___ MATERIAL SUPPLIED ___

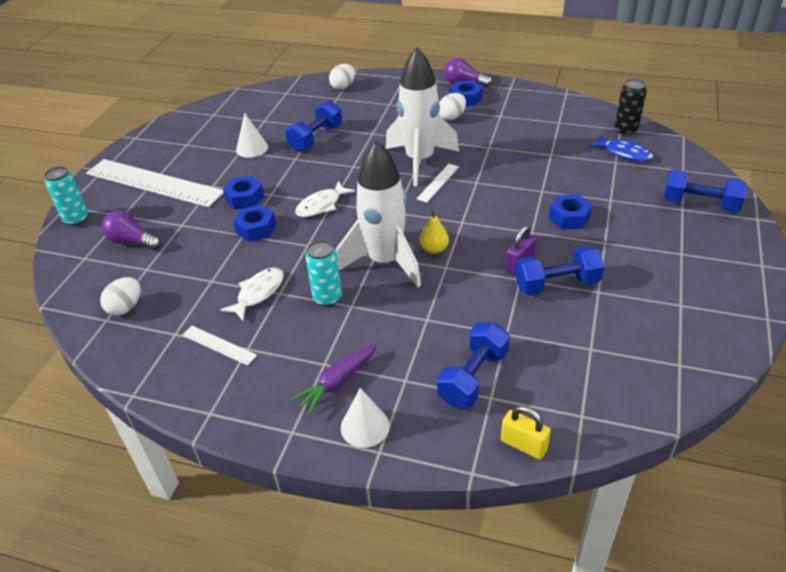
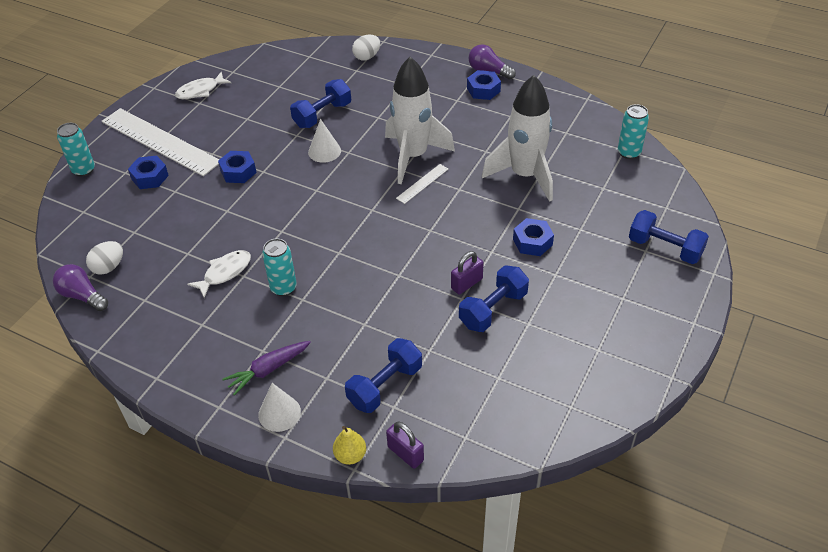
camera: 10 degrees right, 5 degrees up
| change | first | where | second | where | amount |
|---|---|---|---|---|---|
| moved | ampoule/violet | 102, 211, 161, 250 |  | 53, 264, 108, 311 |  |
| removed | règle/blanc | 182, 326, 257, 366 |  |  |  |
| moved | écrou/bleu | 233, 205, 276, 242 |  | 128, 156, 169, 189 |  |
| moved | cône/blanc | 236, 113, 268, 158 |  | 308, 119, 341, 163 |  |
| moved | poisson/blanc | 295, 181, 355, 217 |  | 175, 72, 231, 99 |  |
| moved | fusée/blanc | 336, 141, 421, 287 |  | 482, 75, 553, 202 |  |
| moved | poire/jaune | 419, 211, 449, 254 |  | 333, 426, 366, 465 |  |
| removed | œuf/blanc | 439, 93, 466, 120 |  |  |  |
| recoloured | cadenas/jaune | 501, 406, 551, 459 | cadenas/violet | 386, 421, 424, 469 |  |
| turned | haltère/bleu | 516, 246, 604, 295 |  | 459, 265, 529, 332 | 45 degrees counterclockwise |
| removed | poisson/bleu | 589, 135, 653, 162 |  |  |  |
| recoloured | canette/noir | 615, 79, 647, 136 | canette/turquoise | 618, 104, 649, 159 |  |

___

Go through the entries above and report each line with the string "recoloured" in it.

- _RESPONSE AREA_:
| recoloured | cadenas/jaune | 501, 406, 551, 459 | cadenas/violet | 386, 421, 424, 469 |  |
| recoloured | canette/noir | 615, 79, 647, 136 | canette/turquoise | 618, 104, 649, 159 |  |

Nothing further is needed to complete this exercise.